- [WHAT TO WORK ON] Reading the data below, count the lines that carry the string "button". Give nothing but the count.

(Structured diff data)
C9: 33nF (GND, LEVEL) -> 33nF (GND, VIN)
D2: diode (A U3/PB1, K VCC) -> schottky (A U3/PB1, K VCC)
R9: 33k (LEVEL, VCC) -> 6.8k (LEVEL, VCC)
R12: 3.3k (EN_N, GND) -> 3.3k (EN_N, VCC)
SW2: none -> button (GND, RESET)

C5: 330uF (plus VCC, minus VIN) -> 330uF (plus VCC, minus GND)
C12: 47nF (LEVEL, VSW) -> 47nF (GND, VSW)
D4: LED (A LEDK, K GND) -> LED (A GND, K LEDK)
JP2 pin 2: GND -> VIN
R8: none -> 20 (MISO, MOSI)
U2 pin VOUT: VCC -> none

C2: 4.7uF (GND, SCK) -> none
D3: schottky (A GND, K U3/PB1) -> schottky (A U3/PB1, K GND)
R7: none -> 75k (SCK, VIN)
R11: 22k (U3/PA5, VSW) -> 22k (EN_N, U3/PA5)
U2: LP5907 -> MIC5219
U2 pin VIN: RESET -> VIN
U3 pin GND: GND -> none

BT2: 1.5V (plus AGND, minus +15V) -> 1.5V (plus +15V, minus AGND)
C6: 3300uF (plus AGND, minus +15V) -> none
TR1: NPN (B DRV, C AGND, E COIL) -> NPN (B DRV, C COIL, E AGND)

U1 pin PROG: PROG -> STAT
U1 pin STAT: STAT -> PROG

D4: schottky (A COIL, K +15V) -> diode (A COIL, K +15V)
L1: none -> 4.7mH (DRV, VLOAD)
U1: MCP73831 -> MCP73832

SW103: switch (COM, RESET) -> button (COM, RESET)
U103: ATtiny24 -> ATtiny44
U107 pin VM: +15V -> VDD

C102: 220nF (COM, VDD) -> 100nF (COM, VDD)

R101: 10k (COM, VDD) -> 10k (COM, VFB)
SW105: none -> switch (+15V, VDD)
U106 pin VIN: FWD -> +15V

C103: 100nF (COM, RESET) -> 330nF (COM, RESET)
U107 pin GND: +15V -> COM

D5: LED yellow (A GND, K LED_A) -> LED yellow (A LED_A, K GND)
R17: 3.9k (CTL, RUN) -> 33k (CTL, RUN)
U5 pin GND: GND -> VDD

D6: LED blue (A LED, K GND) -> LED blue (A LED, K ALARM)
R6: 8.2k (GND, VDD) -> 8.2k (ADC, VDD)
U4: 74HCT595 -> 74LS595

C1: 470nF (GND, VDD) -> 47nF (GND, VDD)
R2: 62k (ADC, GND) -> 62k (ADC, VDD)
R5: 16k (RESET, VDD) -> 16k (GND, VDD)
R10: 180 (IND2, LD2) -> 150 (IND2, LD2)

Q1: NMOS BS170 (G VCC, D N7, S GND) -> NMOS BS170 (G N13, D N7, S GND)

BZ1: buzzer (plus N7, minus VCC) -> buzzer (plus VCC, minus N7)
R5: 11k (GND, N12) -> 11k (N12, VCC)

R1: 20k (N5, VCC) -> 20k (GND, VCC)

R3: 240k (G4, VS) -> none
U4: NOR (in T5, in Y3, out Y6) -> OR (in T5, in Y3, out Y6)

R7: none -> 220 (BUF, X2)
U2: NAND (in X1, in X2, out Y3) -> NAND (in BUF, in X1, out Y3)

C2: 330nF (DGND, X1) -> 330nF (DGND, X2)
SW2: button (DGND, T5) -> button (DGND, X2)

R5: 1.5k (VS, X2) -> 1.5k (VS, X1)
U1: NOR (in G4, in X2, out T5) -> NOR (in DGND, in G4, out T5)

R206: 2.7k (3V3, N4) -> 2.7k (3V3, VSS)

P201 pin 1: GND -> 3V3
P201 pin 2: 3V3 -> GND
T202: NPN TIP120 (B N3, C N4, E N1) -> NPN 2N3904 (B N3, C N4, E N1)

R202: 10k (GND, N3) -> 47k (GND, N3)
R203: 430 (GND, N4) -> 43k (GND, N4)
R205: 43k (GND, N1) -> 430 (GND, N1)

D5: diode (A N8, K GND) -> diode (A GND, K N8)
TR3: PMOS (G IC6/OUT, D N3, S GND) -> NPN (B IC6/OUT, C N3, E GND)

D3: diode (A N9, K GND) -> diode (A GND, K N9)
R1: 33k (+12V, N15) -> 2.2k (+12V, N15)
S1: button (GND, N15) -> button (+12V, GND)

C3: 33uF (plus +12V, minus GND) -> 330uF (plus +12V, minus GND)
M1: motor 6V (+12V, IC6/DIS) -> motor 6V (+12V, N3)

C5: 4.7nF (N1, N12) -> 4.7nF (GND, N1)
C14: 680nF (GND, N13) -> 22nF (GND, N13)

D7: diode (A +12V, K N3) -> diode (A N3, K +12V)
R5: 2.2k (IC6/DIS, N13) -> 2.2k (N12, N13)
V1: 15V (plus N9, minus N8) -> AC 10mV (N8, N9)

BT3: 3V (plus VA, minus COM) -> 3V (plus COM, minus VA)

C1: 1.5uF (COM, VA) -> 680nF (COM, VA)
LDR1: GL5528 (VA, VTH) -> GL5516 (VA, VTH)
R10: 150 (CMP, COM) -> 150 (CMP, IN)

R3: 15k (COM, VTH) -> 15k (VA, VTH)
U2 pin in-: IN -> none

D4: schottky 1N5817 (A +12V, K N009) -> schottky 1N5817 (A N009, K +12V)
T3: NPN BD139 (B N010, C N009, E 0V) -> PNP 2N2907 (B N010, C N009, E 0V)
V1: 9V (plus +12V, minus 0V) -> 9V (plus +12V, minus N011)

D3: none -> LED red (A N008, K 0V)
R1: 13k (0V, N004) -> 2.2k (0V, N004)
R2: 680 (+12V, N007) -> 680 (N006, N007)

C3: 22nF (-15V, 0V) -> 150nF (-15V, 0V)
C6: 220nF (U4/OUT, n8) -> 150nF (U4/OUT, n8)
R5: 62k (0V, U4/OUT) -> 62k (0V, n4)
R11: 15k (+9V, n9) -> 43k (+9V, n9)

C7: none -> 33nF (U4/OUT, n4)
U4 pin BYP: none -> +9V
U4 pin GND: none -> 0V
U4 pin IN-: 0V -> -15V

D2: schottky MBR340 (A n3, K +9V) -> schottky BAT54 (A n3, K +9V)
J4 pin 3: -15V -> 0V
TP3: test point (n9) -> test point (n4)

- [RESULT OF THE EXERCISE] 4